_AIM OF THE EXERCISE:_ Every entry must be repeated exactly. Exclude all pictures.

=====

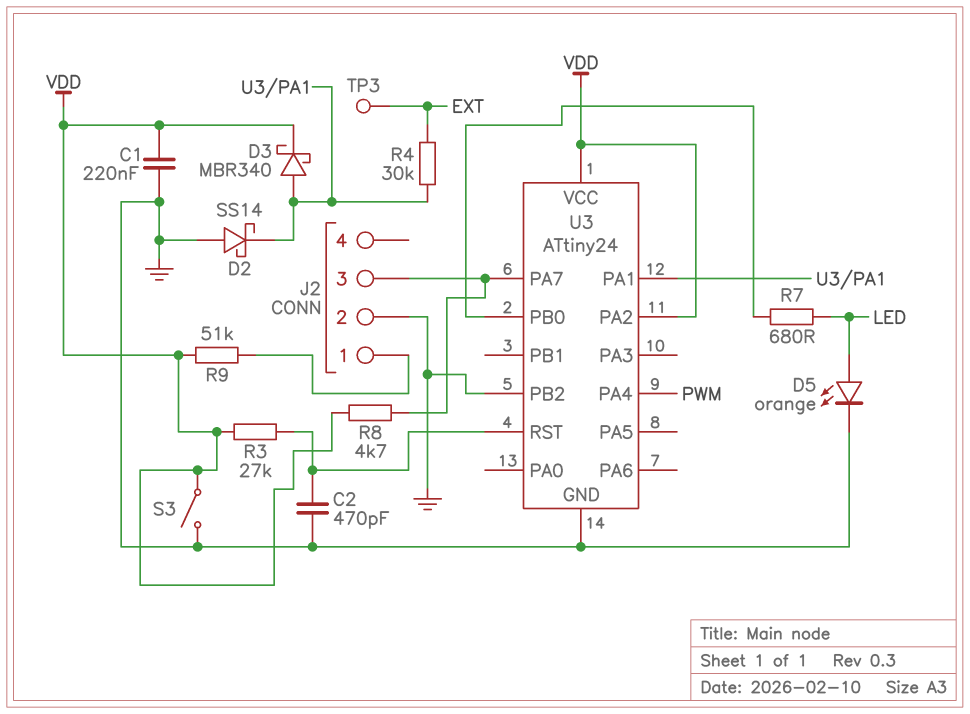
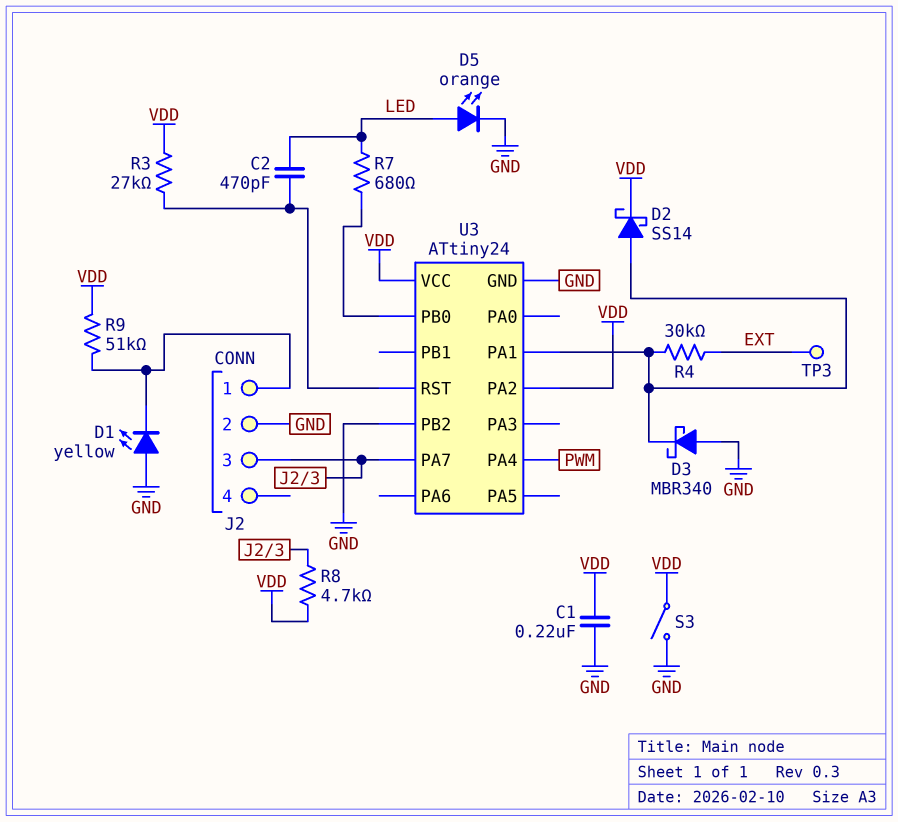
C2: 470pF (GND, U3/RST) -> 470pF (LED, U3/RST)
D1: none -> LED yellow (A GND, K J2/1)
D2: schottky SS14 (A GND, K U3/PA1) -> schottky SS14 (A U3/PA1, K VDD)
D3: schottky MBR340 (A U3/PA1, K VDD) -> schottky MBR340 (A GND, K U3/PA1)

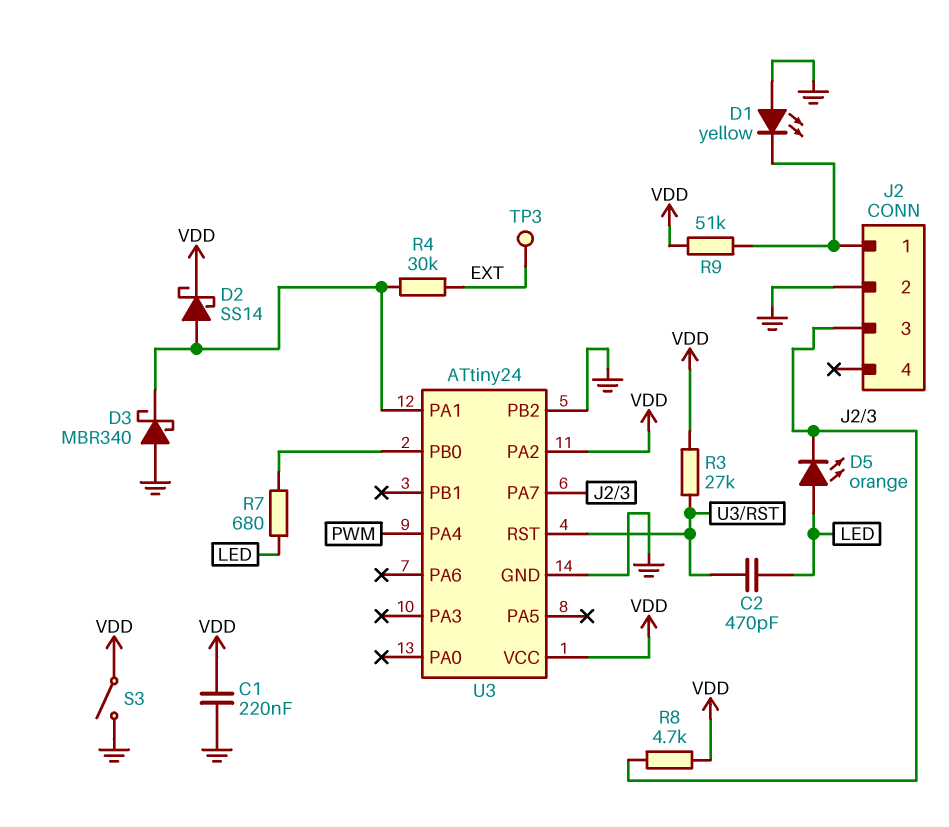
D5: LED orange (A LED, K GND) -> LED orange (A LED, K J2/3)

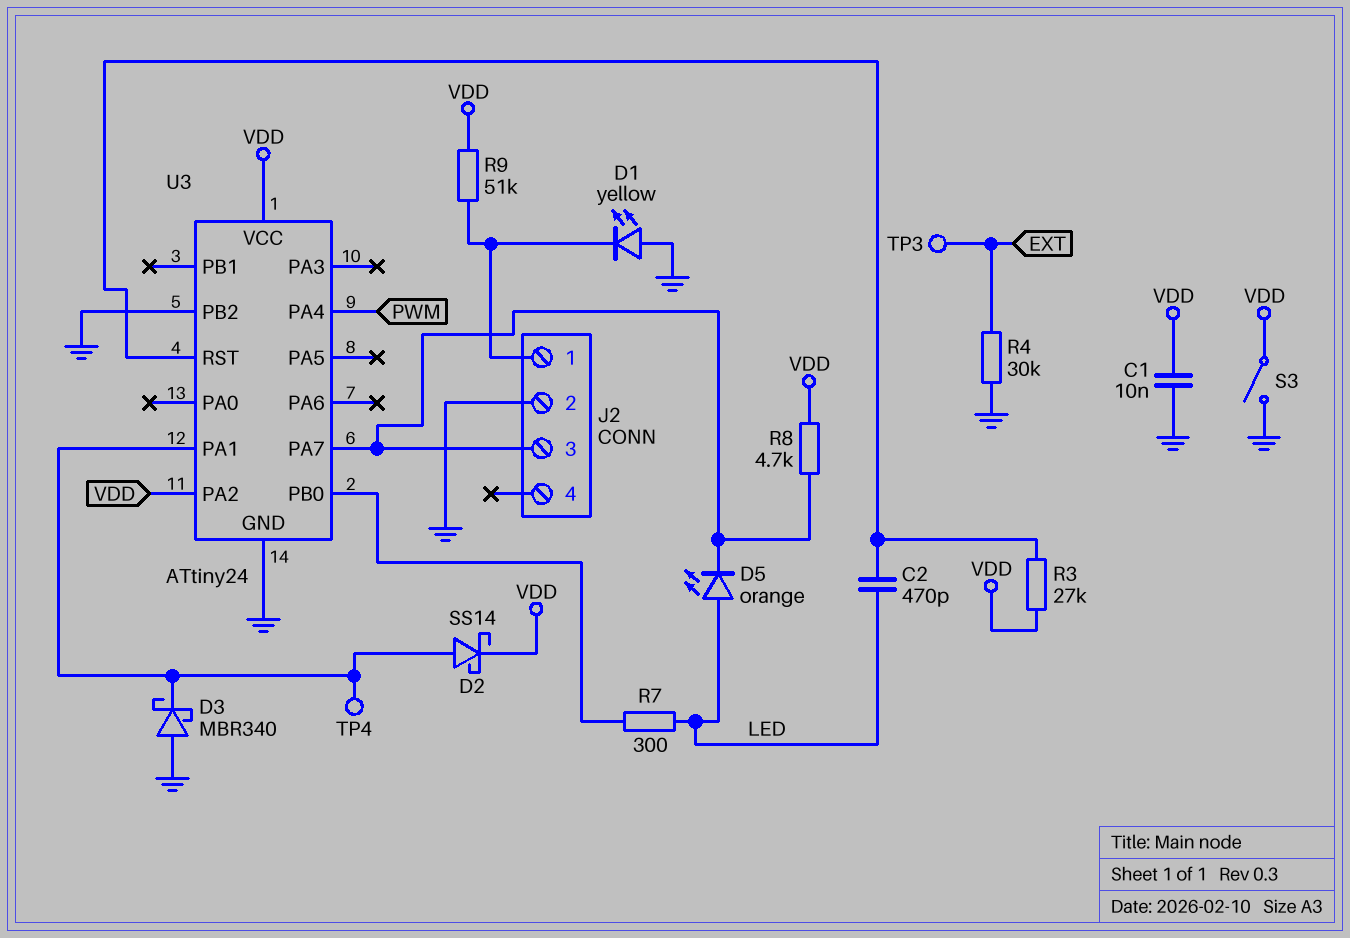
C1: 220nF (GND, VDD) -> 10nF (GND, VDD)
R4: 30k (EXT, U3/PA1) -> 30k (EXT, GND)
R7: 680 (LED, U3/PB0) -> 300 (LED, U3/PB0)
TP4: none -> test point (U3/PA1)

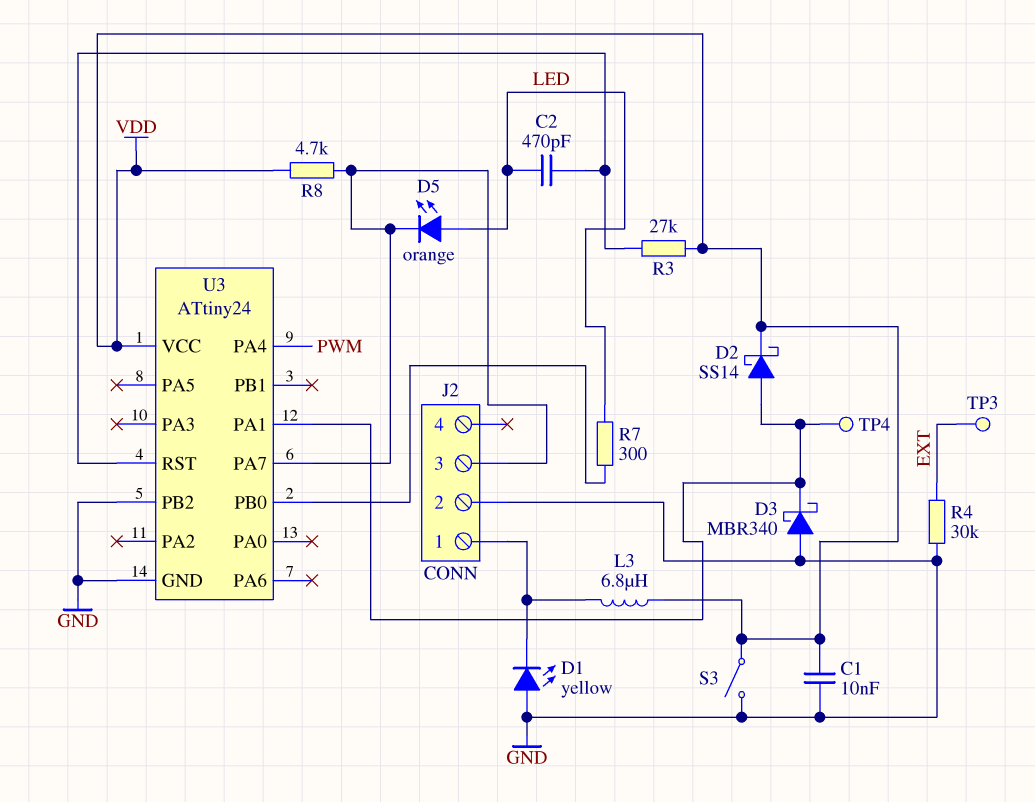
L3: none -> 6.8uH (J2/1, VDD)
R9: 51k (J2/1, VDD) -> none
U3 pin PA2: VDD -> none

=====

_ANSWER TO THIS TASK:_
C2: 470pF (GND, U3/RST) -> 470pF (LED, U3/RST)
D1: none -> LED yellow (A GND, K J2/1)
D2: schottky SS14 (A GND, K U3/PA1) -> schottky SS14 (A U3/PA1, K VDD)
D3: schottky MBR340 (A U3/PA1, K VDD) -> schottky MBR340 (A GND, K U3/PA1)

D5: LED orange (A LED, K GND) -> LED orange (A LED, K J2/3)

C1: 220nF (GND, VDD) -> 10nF (GND, VDD)
R4: 30k (EXT, U3/PA1) -> 30k (EXT, GND)
R7: 680 (LED, U3/PB0) -> 300 (LED, U3/PB0)
TP4: none -> test point (U3/PA1)

L3: none -> 6.8uH (J2/1, VDD)
R9: 51k (J2/1, VDD) -> none
U3 pin PA2: VDD -> none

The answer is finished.